*Exercise instructions*. Collect every line in the records below that contains the word "lampe".

──────────────────────────────

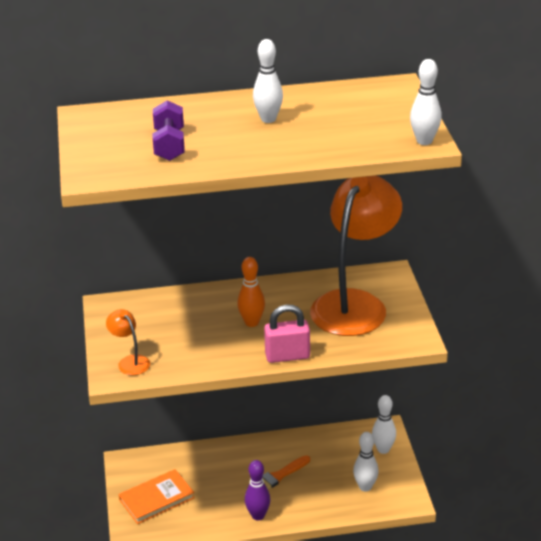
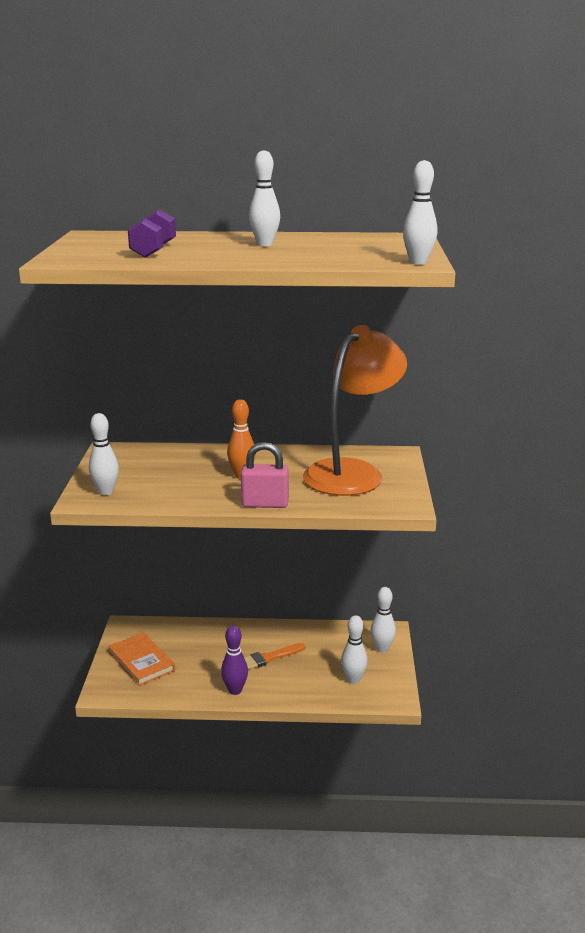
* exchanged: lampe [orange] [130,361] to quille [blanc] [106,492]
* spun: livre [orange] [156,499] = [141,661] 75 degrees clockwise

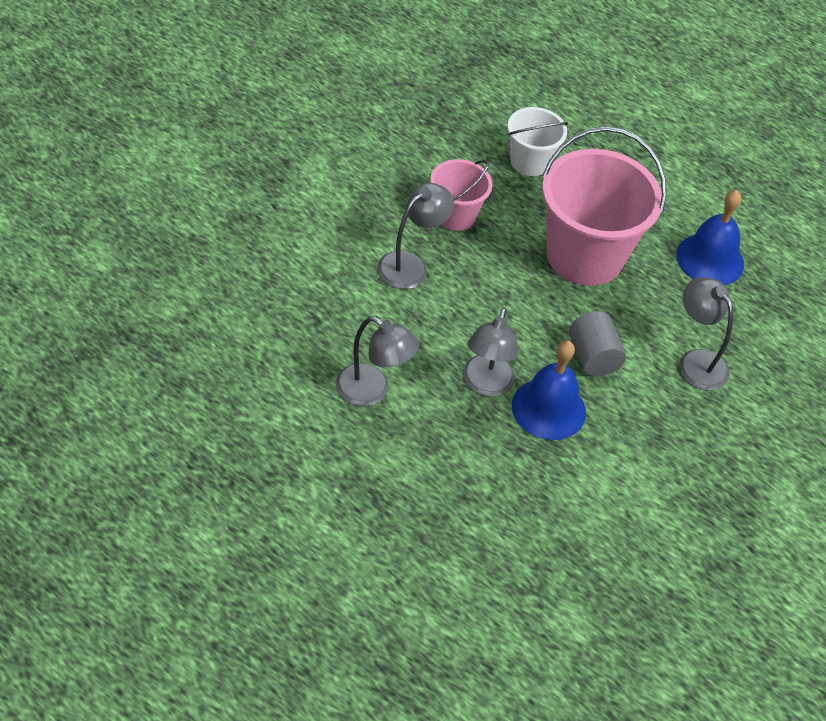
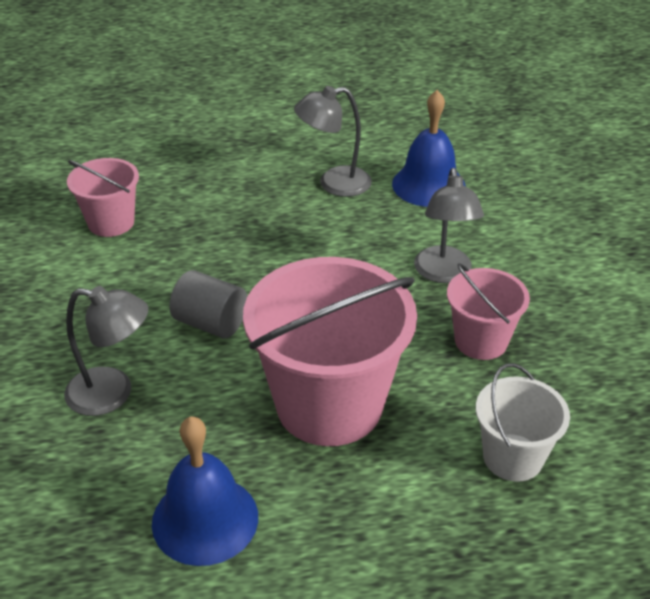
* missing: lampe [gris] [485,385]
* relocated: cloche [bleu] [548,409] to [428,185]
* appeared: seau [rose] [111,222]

──────────────────────────────

*Written solution*.
* exchanged: lampe [orange] [130,361] to quille [blanc] [106,492]
* missing: lampe [gris] [485,385]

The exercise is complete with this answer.